Work request
Your answer must match the records word for word and contain no pictures.
· · · · ·
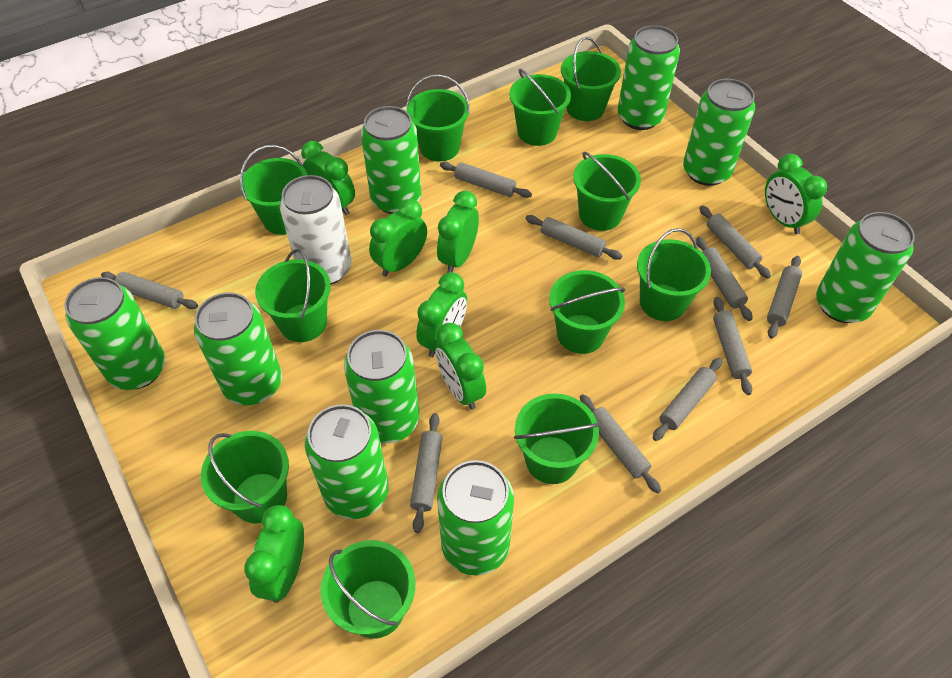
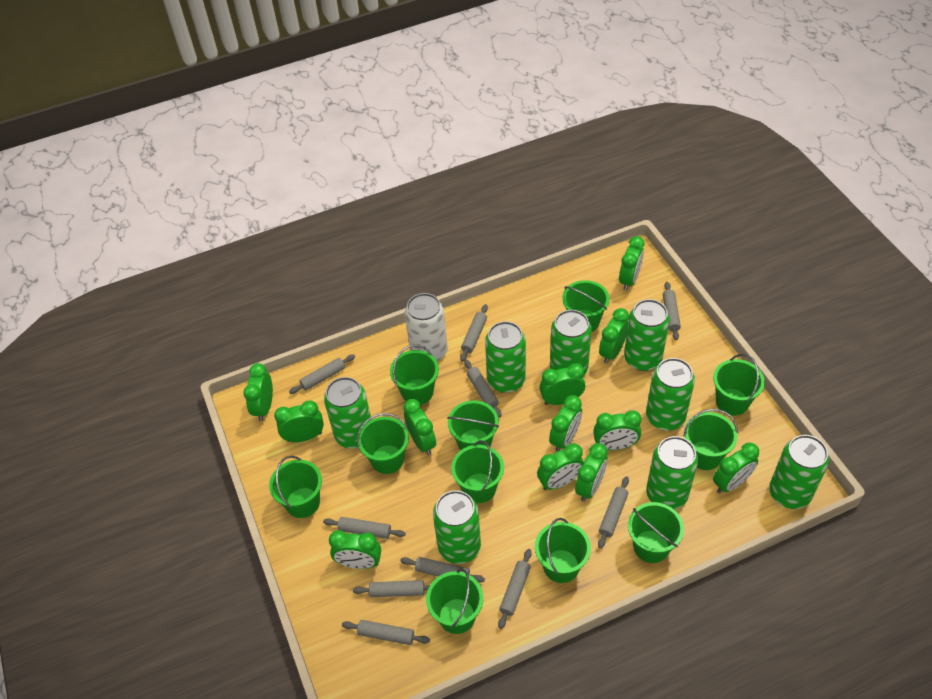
green can: 9 -> 8
green clock: 7 -> 12

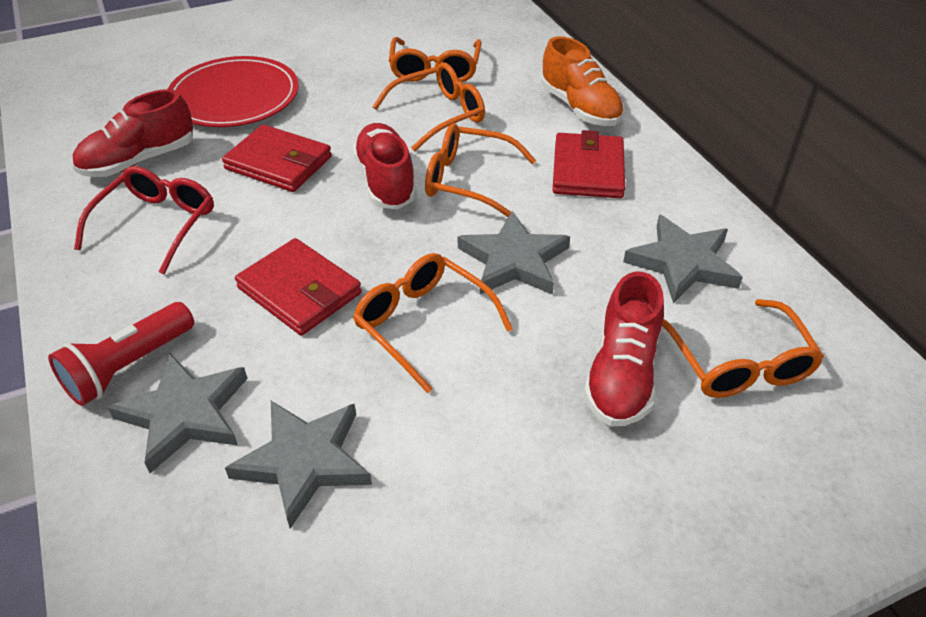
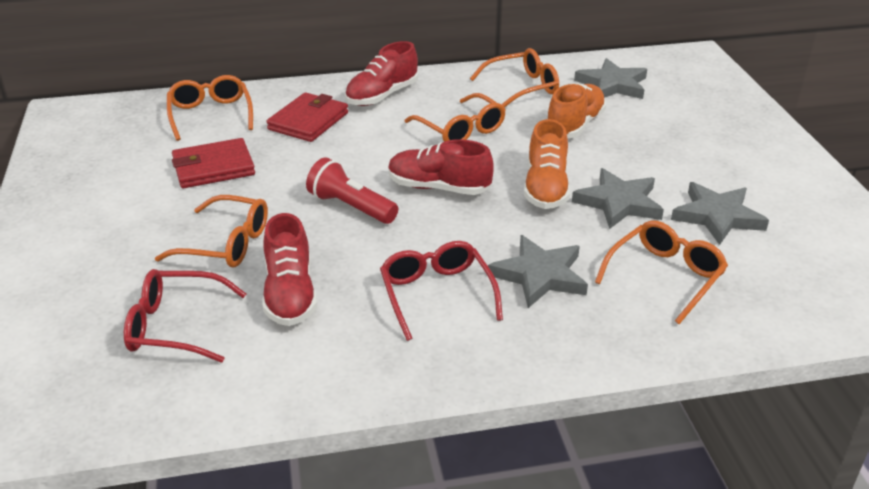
orange shoe: 1 -> 2
red glasses: 1 -> 2
red plate: 1 -> 0
red wallet: 3 -> 2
· · · · ·
Answer section
green can: 9 -> 8
green clock: 7 -> 12

orange shoe: 1 -> 2
red glasses: 1 -> 2
red plate: 1 -> 0
red wallet: 3 -> 2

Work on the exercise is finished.